● **Collected data**

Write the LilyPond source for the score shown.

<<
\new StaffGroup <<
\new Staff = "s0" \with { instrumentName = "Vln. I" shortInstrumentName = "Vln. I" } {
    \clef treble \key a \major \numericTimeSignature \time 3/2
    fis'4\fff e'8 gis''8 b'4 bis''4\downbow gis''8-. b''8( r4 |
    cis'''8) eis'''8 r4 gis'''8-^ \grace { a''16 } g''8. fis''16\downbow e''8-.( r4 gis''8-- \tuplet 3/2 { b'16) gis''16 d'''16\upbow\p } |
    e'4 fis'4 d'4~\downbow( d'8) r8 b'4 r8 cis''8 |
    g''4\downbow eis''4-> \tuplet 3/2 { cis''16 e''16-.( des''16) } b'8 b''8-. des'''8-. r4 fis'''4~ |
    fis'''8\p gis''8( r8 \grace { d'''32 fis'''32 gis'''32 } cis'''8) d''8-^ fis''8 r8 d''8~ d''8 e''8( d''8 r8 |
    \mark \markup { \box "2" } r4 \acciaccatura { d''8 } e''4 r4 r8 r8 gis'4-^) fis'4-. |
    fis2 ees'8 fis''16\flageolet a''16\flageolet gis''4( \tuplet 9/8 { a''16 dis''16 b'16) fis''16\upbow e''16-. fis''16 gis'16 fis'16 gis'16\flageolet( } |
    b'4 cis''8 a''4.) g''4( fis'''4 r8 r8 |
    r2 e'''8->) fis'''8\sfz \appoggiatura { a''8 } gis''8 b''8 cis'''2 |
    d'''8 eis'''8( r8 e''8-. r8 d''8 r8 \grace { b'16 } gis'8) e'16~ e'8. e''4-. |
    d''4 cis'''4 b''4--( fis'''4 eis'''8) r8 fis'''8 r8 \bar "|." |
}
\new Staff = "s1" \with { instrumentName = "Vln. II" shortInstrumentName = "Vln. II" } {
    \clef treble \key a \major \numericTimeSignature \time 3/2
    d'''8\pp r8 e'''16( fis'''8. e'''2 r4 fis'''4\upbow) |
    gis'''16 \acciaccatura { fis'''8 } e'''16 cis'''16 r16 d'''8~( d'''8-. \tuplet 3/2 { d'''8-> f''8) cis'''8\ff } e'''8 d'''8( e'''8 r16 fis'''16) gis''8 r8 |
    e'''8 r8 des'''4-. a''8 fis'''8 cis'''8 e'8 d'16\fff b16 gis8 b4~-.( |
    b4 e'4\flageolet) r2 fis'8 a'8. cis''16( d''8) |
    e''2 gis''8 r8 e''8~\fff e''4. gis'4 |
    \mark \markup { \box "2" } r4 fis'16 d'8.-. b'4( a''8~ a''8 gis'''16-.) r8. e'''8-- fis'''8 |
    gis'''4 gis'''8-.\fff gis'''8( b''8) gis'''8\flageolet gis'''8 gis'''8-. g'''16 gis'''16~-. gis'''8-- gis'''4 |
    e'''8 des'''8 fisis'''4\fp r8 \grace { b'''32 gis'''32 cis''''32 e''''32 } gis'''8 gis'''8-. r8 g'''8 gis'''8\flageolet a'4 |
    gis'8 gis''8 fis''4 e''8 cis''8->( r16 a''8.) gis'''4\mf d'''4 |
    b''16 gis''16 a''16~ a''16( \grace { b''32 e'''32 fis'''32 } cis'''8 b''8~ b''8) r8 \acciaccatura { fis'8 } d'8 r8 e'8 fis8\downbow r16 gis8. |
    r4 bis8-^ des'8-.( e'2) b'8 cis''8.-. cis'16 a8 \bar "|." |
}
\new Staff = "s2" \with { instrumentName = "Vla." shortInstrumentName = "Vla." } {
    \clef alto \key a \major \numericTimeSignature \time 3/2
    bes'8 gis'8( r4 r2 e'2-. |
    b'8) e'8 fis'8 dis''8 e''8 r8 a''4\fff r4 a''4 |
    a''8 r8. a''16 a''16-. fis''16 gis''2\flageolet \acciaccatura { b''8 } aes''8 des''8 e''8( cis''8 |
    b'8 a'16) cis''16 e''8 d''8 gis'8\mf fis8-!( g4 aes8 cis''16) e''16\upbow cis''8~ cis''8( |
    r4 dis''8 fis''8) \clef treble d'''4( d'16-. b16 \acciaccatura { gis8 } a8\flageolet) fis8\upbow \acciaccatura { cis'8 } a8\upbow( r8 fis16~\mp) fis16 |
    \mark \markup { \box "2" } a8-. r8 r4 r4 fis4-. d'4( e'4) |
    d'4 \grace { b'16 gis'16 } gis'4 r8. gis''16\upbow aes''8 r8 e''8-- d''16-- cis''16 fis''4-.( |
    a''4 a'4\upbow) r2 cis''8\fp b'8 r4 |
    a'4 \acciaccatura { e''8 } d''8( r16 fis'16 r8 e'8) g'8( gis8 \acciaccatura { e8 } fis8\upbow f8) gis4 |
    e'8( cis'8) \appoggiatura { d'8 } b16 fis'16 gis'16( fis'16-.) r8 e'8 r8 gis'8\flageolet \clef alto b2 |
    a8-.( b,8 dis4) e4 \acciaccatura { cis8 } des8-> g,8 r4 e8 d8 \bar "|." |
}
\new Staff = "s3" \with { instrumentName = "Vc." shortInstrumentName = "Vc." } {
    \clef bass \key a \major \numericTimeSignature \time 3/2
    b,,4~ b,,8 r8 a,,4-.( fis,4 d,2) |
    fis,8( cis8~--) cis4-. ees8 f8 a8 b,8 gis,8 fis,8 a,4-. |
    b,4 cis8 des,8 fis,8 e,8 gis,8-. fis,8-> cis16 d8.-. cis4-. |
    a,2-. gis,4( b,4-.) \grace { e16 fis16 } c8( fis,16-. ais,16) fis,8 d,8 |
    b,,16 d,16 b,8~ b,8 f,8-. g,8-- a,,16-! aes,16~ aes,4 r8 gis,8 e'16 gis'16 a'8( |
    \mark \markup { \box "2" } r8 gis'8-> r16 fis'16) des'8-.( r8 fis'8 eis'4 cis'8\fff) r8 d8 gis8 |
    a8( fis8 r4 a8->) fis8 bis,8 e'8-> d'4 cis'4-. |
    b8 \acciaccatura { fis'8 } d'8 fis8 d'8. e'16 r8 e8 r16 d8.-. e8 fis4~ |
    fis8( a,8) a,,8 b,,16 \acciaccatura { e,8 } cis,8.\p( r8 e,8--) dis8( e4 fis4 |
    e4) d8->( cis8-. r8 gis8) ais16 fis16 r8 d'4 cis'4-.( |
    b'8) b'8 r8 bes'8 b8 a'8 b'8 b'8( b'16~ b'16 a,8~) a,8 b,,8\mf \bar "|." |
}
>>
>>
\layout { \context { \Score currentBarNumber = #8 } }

● **Directions**
Show every line in the items that contains the string "major".

● **Full output**
    \clef treble \key a \major \numericTimeSignature \time 3/2
    \clef treble \key a \major \numericTimeSignature \time 3/2
    \clef alto \key a \major \numericTimeSignature \time 3/2
    \clef bass \key a \major \numericTimeSignature \time 3/2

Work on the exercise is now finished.